_Exercise brief:_ Begin with the line holding "purple 1x1 brick [677,363,749,435] -> none" and end with the last line of the records below. Set down exactly those lines and leave out every picture.

(Collected data entries)
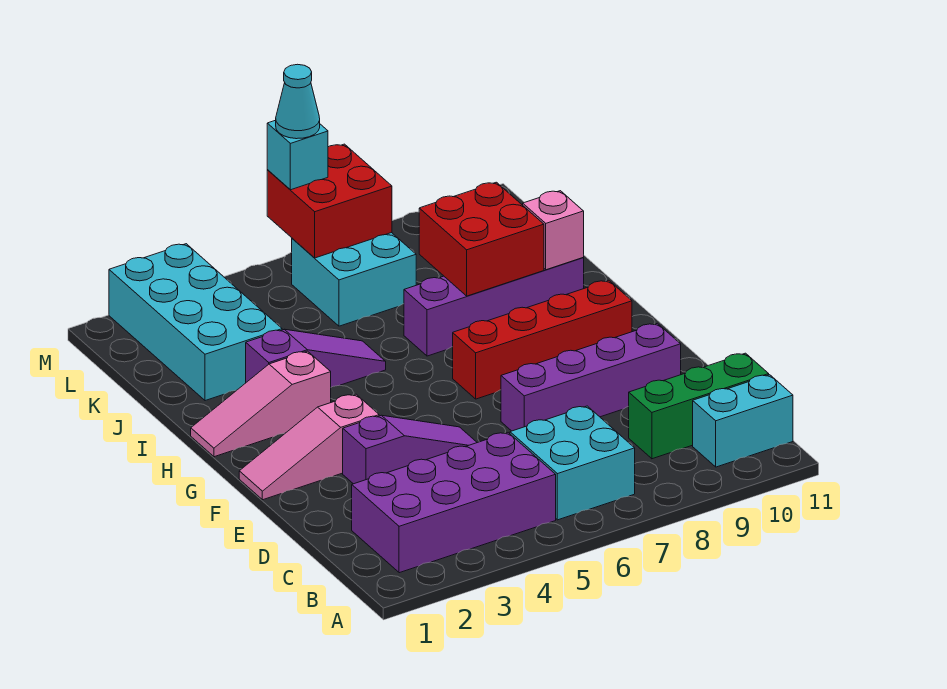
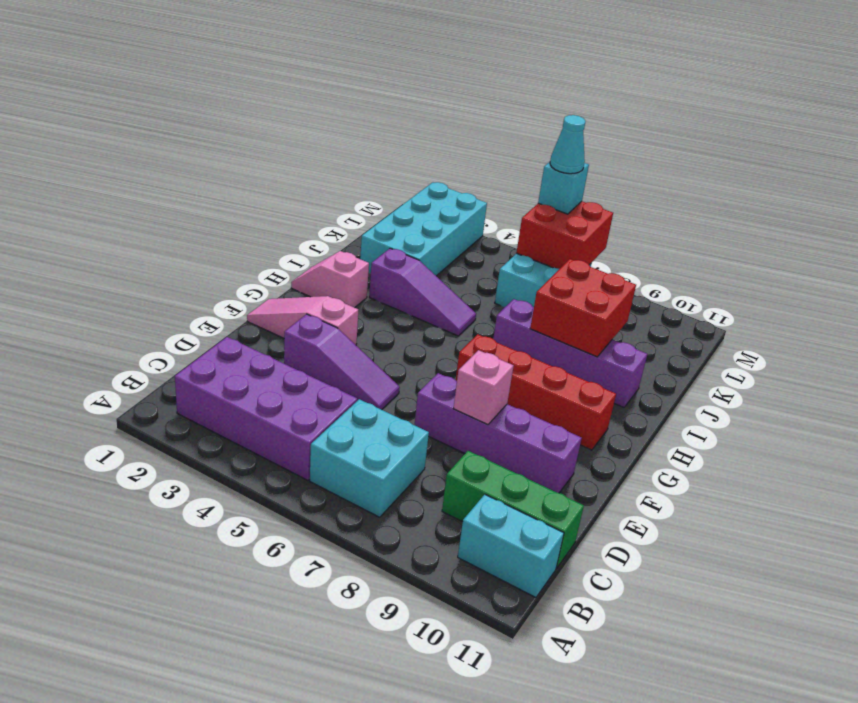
pink 1x3 slope [191,351,331,457] -> pink 1x2 slope [291,251,369,308]
pink 1x1 brick [523,191,584,270] -> pink 1x1 brick moved to [453,350,513,425]

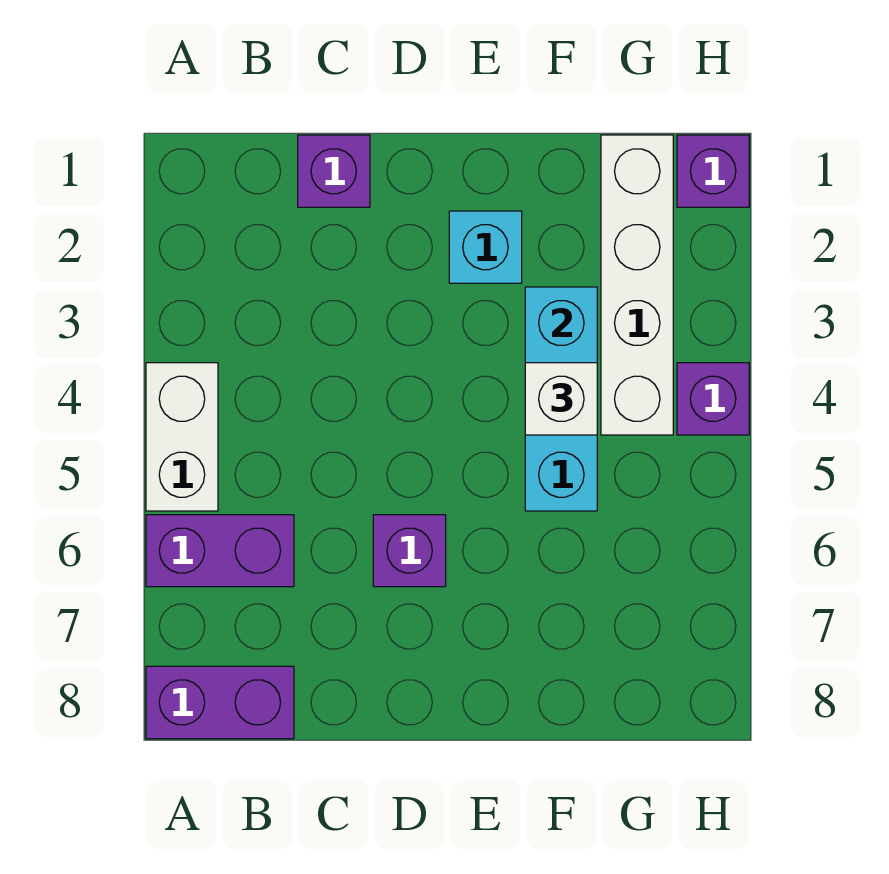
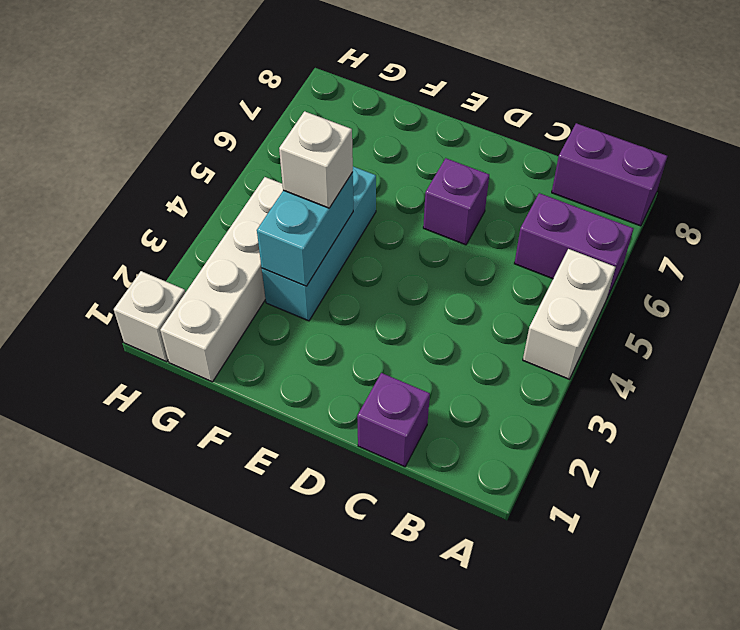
cyan 1x1 brick [449,211,522,283] -> none
purple 1x1 brick [677,135,749,207] -> white 1x1 brick [114,271,185,362]
purple 1x1 brick [677,363,749,435] -> none

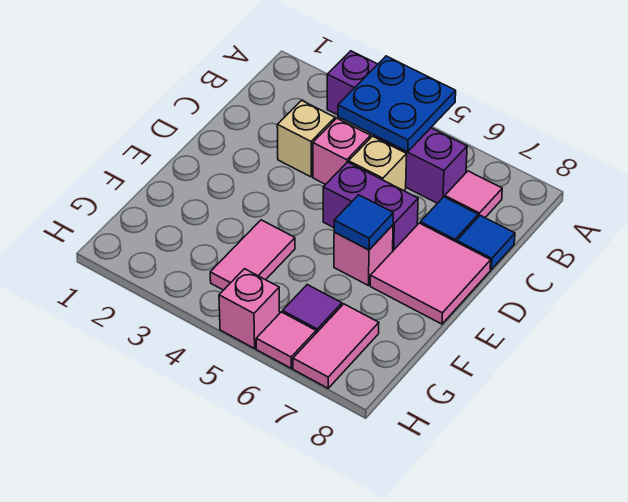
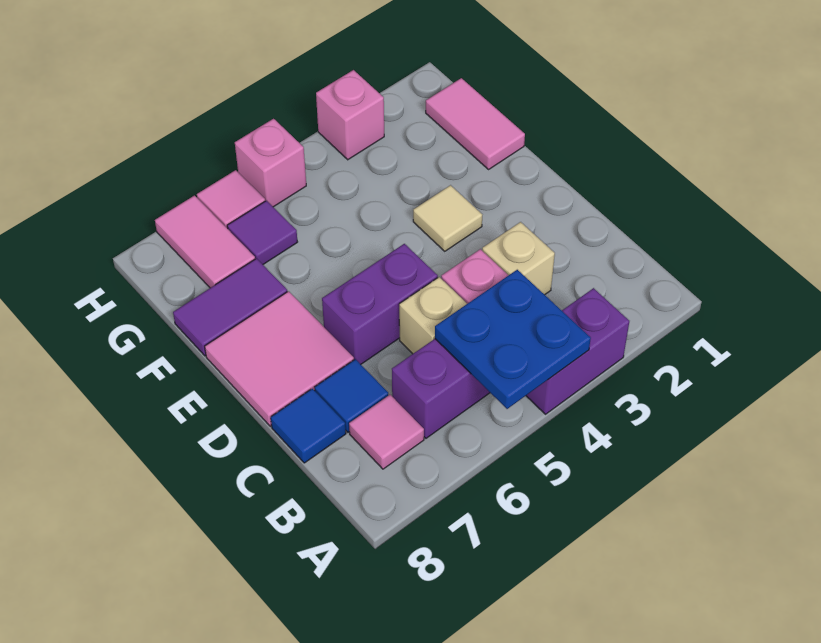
none -> tan 1x1 tile [413,185,482,251]
pink 1x1 brick [334,225,393,286] -> pink 1x1 brick moved to [316,70,384,160]
blue 1x1 tile [334,195,393,250] -> none
pink 1x2 tile [210,220,295,290] -> pink 1x2 tile moved to [426,78,525,169]
none -> purple 1x2 tile [173,259,287,356]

_Exercise answer:_
purple 1x1 brick [677,363,749,435] -> none

none -> tan 1x1 tile [413,185,482,251]
pink 1x1 brick [334,225,393,286] -> pink 1x1 brick moved to [316,70,384,160]
blue 1x1 tile [334,195,393,250] -> none
pink 1x2 tile [210,220,295,290] -> pink 1x2 tile moved to [426,78,525,169]
none -> purple 1x2 tile [173,259,287,356]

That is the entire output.